-- Exercise --
Answer with the exact lines of the following material from the one containing "(287, 302) = (187, 149): grey" through the one containing "camera: 60 degrees left, 0 degrees up", both end lines included.

-- Information --
==========

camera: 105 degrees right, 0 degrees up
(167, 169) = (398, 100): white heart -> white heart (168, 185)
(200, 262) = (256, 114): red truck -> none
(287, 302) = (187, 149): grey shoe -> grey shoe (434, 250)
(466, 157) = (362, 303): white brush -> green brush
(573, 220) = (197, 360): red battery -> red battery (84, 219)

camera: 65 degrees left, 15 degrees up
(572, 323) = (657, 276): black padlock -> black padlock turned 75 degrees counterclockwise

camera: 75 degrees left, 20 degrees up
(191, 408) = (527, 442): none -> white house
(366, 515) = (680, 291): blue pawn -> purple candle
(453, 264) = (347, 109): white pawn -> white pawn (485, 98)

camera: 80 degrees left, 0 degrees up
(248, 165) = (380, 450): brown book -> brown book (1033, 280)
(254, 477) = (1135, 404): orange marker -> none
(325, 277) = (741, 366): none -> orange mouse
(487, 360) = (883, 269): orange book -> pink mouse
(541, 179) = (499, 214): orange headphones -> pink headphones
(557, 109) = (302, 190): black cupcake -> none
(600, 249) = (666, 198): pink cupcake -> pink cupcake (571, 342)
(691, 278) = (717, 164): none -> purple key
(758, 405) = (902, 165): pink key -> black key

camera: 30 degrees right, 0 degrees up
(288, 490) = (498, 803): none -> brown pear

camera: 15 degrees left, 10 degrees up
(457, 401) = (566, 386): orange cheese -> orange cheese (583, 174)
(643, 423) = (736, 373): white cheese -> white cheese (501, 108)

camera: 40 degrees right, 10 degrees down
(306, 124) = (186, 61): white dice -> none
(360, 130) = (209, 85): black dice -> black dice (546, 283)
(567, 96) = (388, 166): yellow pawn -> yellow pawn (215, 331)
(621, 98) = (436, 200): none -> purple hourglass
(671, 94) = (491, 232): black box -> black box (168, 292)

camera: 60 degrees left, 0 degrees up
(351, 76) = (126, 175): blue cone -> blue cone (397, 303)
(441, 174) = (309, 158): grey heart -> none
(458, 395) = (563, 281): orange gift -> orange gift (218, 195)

==========

-- Your response --
(287, 302) = (187, 149): grey shoe -> grey shoe (434, 250)
(466, 157) = (362, 303): white brush -> green brush
(573, 220) = (197, 360): red battery -> red battery (84, 219)

camera: 65 degrees left, 15 degrees up
(572, 323) = (657, 276): black padlock -> black padlock turned 75 degrees counterclockwise

camera: 75 degrees left, 20 degrees up
(191, 408) = (527, 442): none -> white house
(366, 515) = (680, 291): blue pawn -> purple candle
(453, 264) = (347, 109): white pawn -> white pawn (485, 98)

camera: 80 degrees left, 0 degrees up
(248, 165) = (380, 450): brown book -> brown book (1033, 280)
(254, 477) = (1135, 404): orange marker -> none
(325, 277) = (741, 366): none -> orange mouse
(487, 360) = (883, 269): orange book -> pink mouse
(541, 179) = (499, 214): orange headphones -> pink headphones
(557, 109) = (302, 190): black cupcake -> none
(600, 249) = (666, 198): pink cupcake -> pink cupcake (571, 342)
(691, 278) = (717, 164): none -> purple key
(758, 405) = (902, 165): pink key -> black key

camera: 30 degrees right, 0 degrees up
(288, 490) = (498, 803): none -> brown pear

camera: 15 degrees left, 10 degrees up
(457, 401) = (566, 386): orange cheese -> orange cheese (583, 174)
(643, 423) = (736, 373): white cheese -> white cheese (501, 108)

camera: 40 degrees right, 10 degrees down
(306, 124) = (186, 61): white dice -> none
(360, 130) = (209, 85): black dice -> black dice (546, 283)
(567, 96) = (388, 166): yellow pawn -> yellow pawn (215, 331)
(621, 98) = (436, 200): none -> purple hourglass
(671, 94) = (491, 232): black box -> black box (168, 292)

camera: 60 degrees left, 0 degrees up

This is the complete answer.